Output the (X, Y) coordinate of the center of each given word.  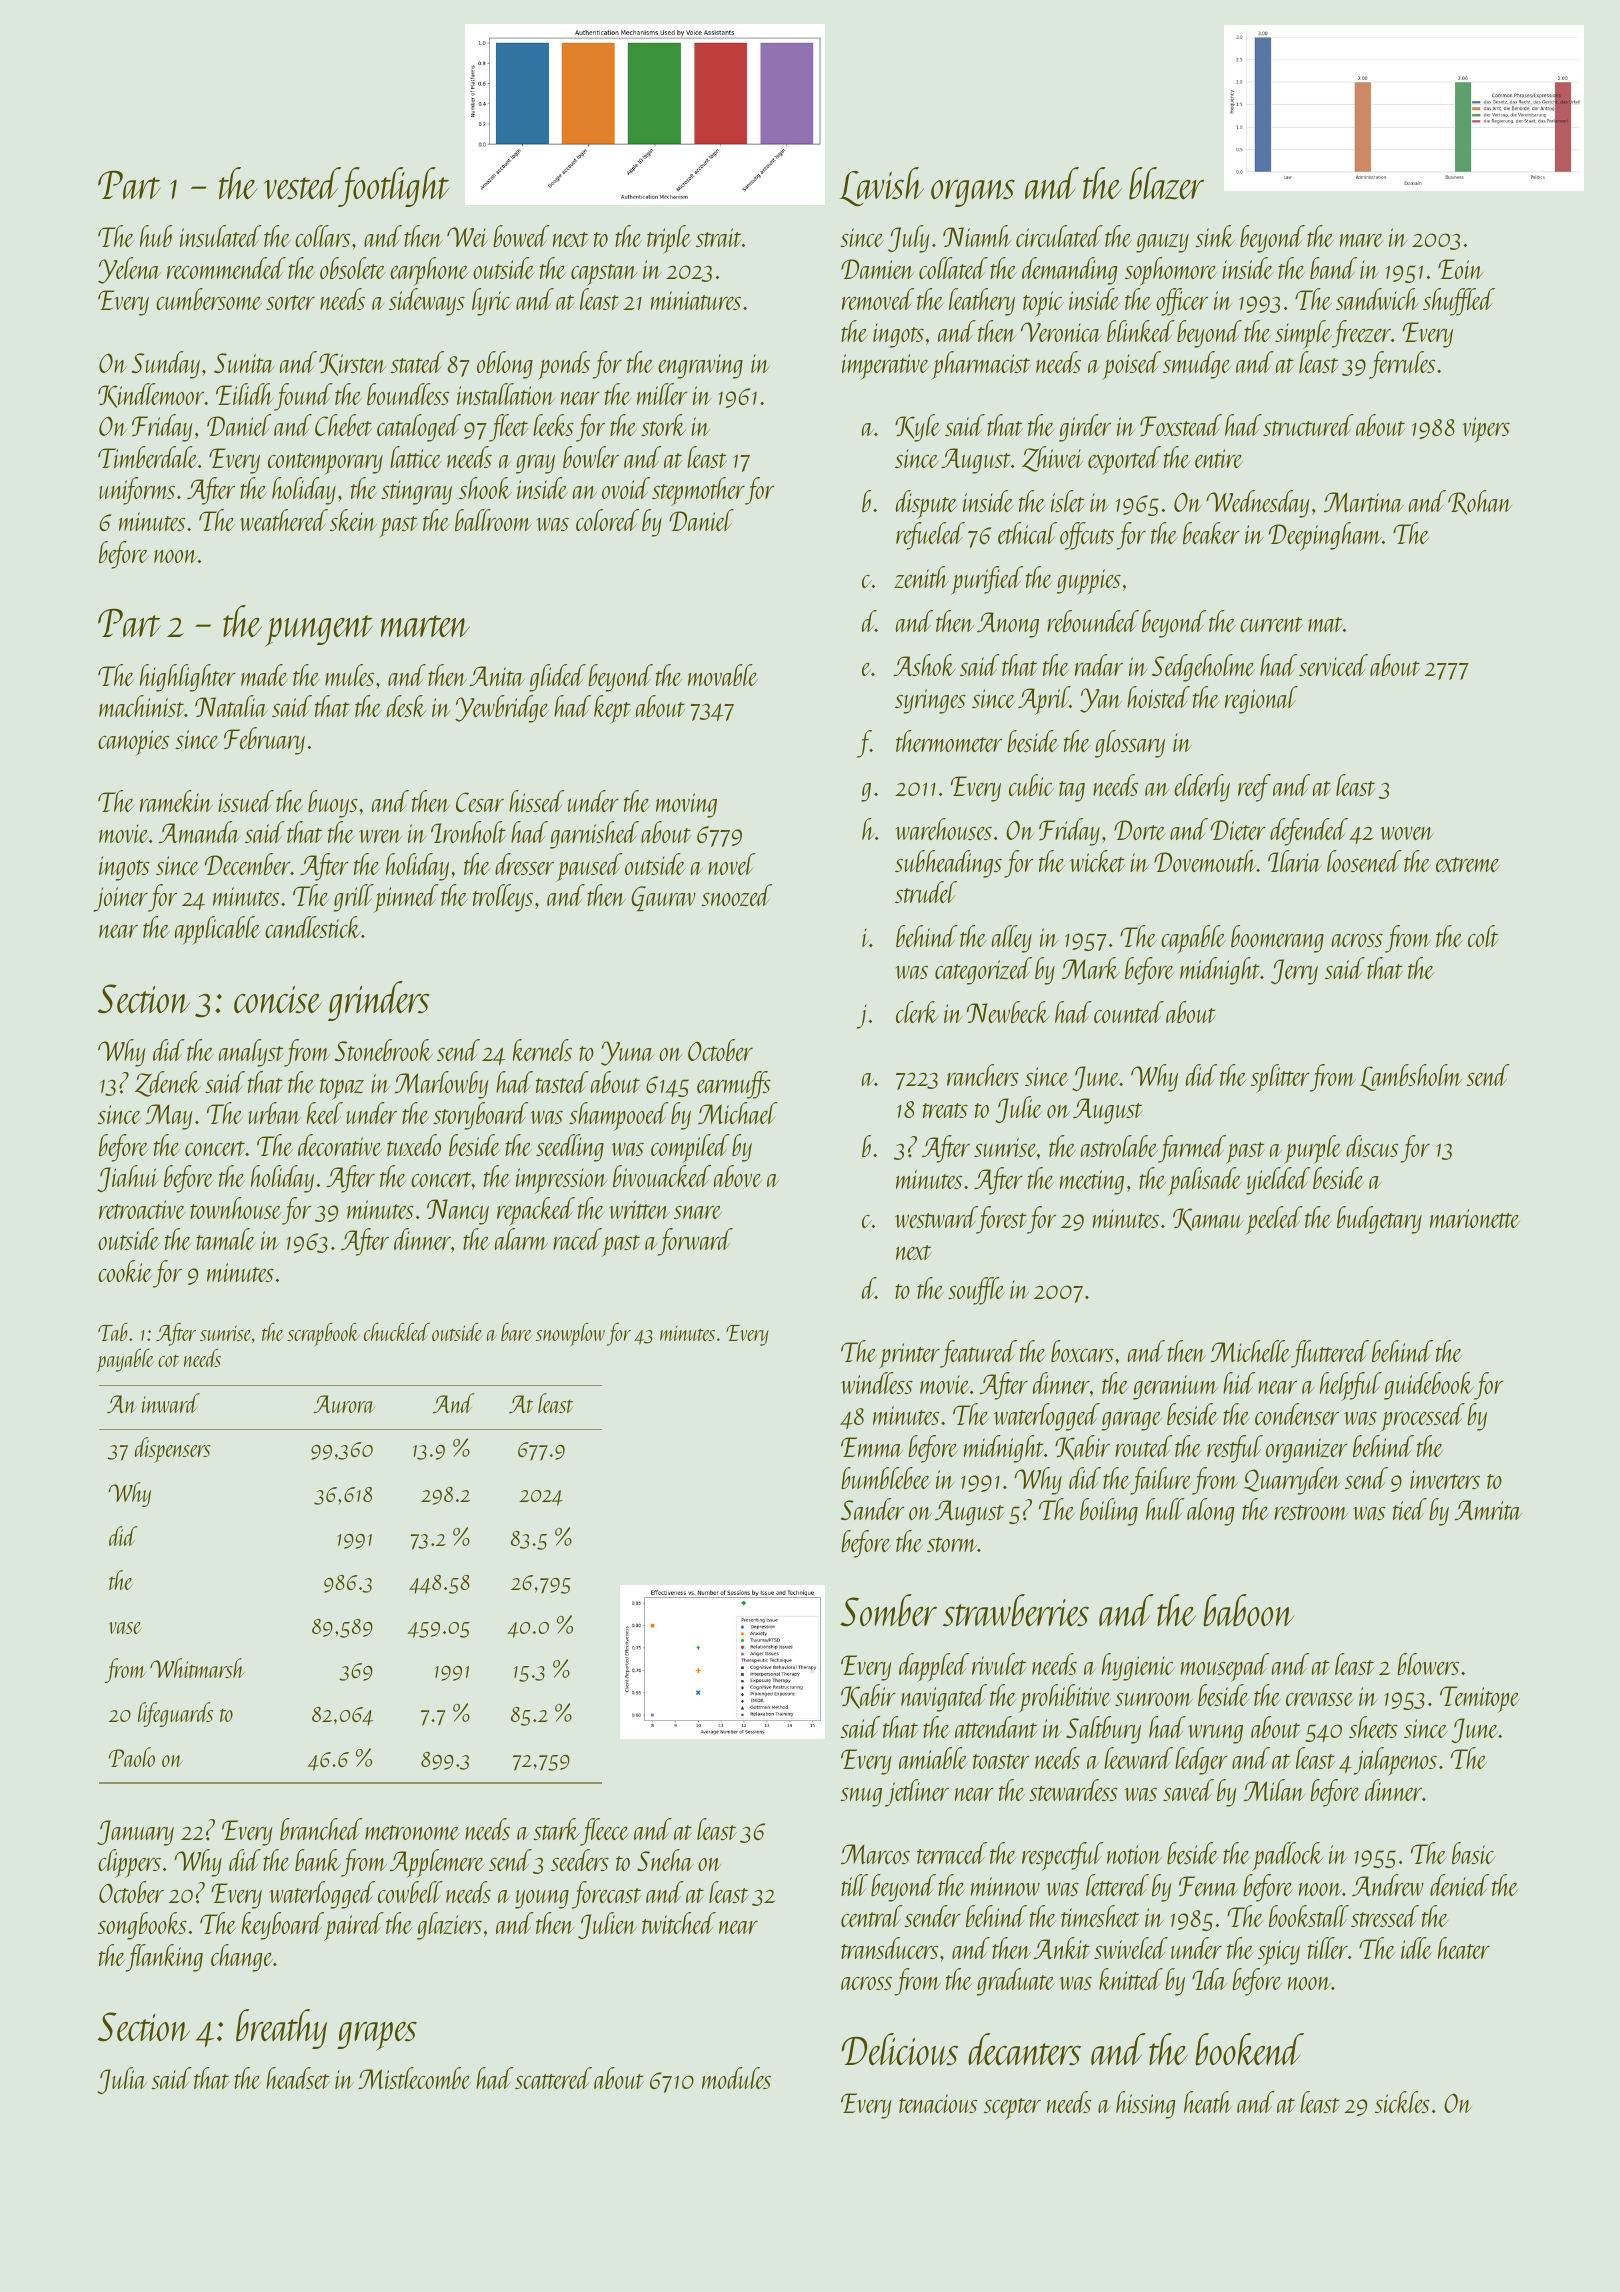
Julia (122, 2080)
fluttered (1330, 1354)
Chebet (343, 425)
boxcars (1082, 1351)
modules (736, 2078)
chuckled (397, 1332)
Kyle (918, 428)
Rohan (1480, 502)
--
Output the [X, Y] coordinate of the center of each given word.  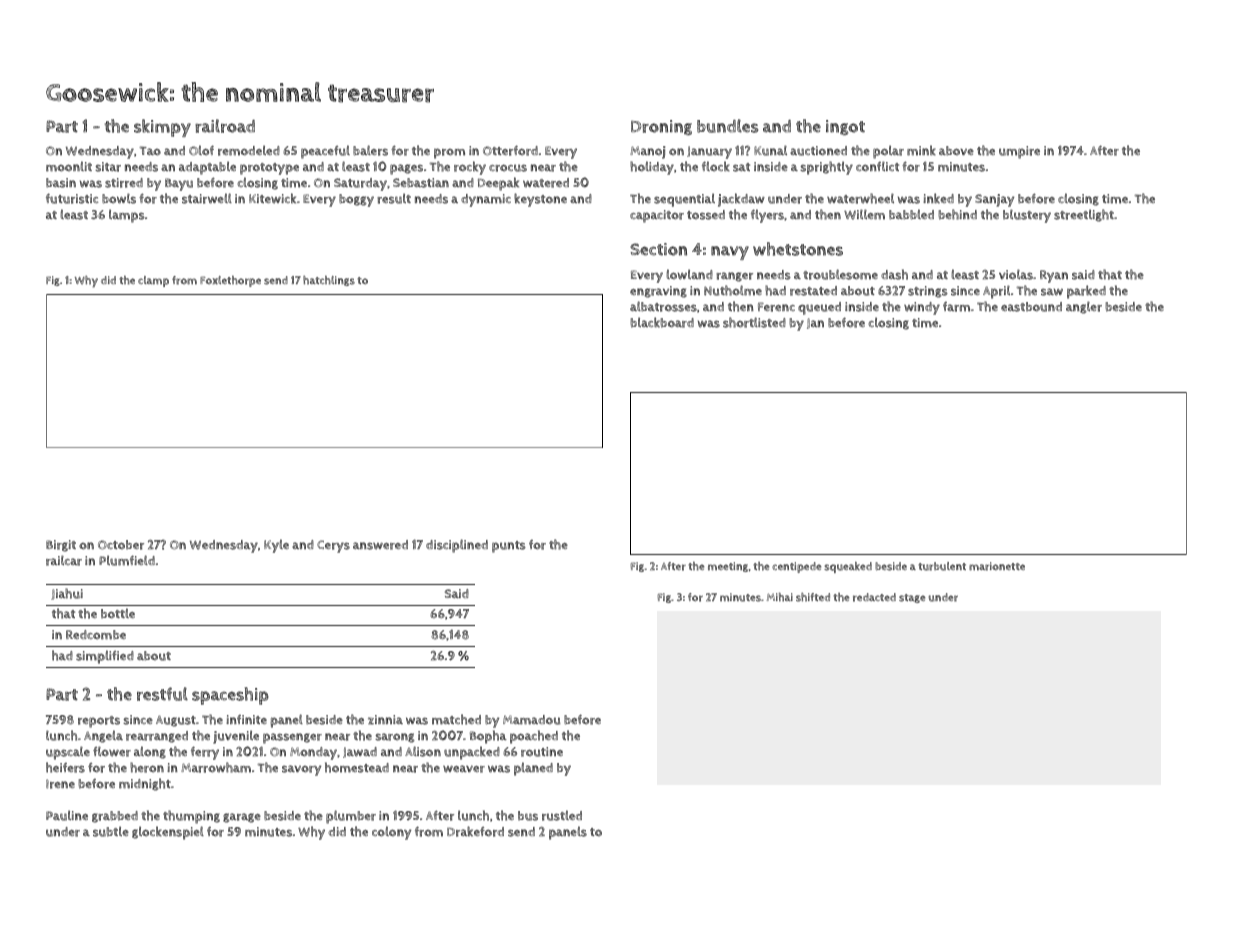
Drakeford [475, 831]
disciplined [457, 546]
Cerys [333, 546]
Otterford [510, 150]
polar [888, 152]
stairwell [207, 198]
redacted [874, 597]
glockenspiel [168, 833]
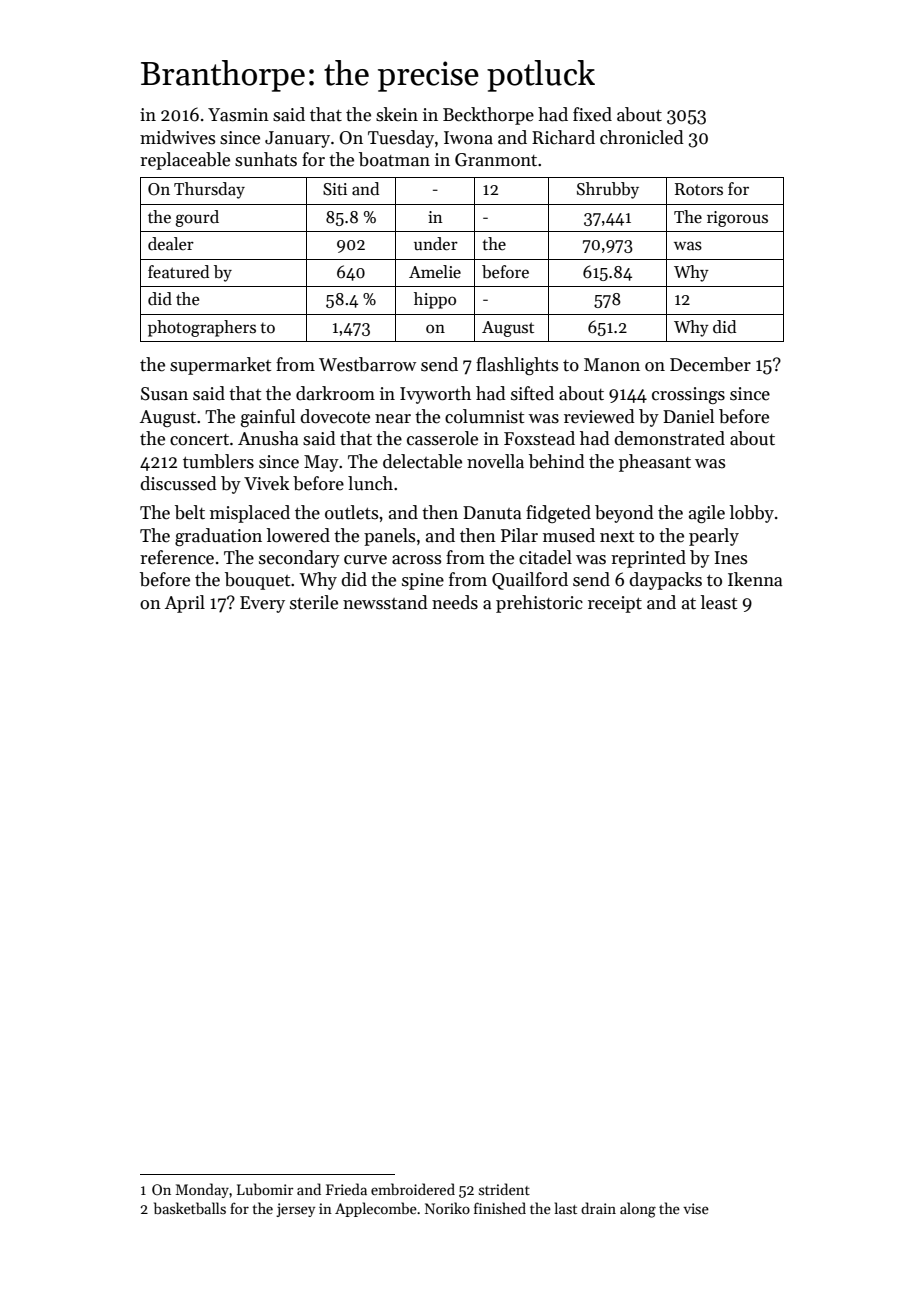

● **Set task**
In the lines running from the one containing "Output the (X, Y)" through the one containing "Rohan (1480, 502)", inclusive, change "coordinate" to "location" and return those lines with everything else left as is. Omit the pictures from your answer.

● **Response to this task**
Output the (X, Y) location of the center of each given word.  
Julia (122, 2080)
fluttered (1330, 1354)
Chebet (343, 425)
boxcars (1082, 1351)
modules (736, 2078)
chuckled (397, 1332)
Kyle (918, 428)
Rohan (1480, 502)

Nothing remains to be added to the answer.